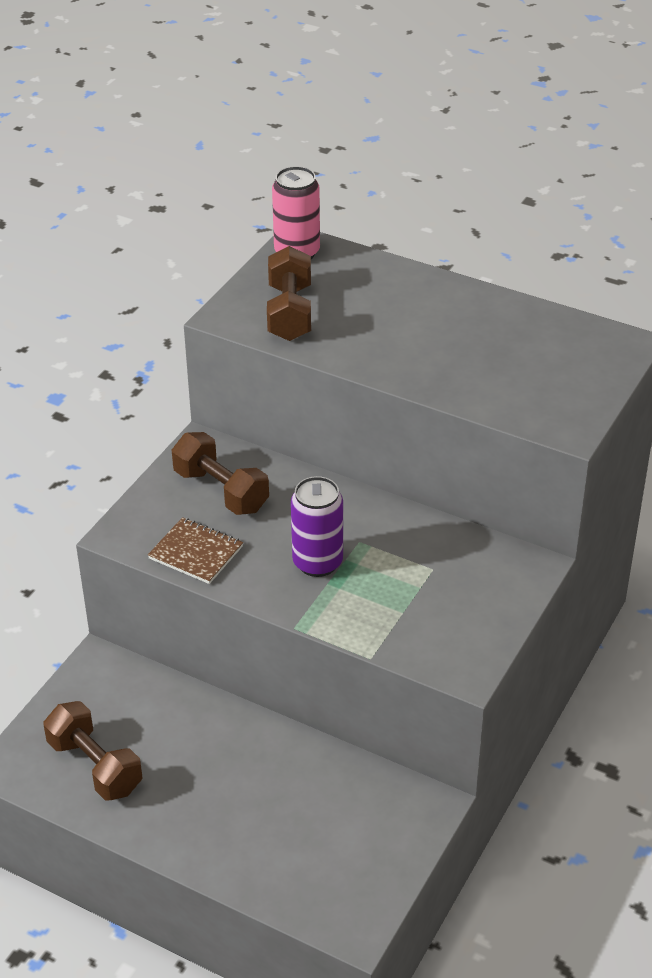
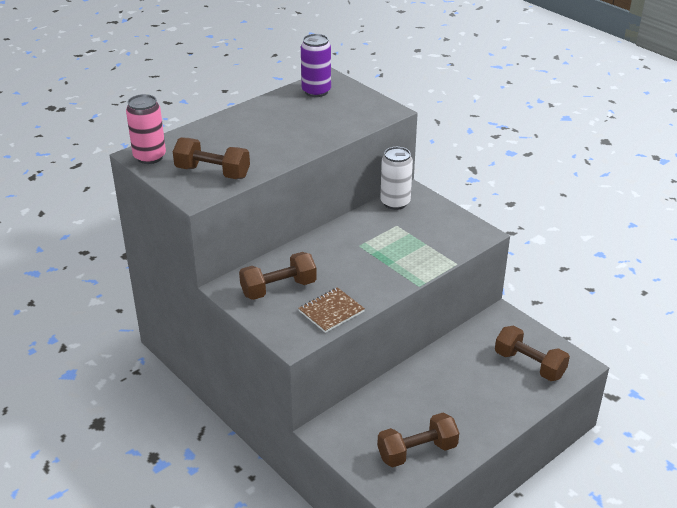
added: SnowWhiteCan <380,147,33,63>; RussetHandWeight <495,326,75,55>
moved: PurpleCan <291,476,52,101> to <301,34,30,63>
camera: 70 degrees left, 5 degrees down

- **WHAT THIS TASK INVOLVES**: Only the listing above, set down exactly and without pictures, belongs in the answer.

- **TASK OUTPUT**:
added: SnowWhiteCan <380,147,33,63>; RussetHandWeight <495,326,75,55>
moved: PurpleCan <291,476,52,101> to <301,34,30,63>
camera: 70 degrees left, 5 degrees down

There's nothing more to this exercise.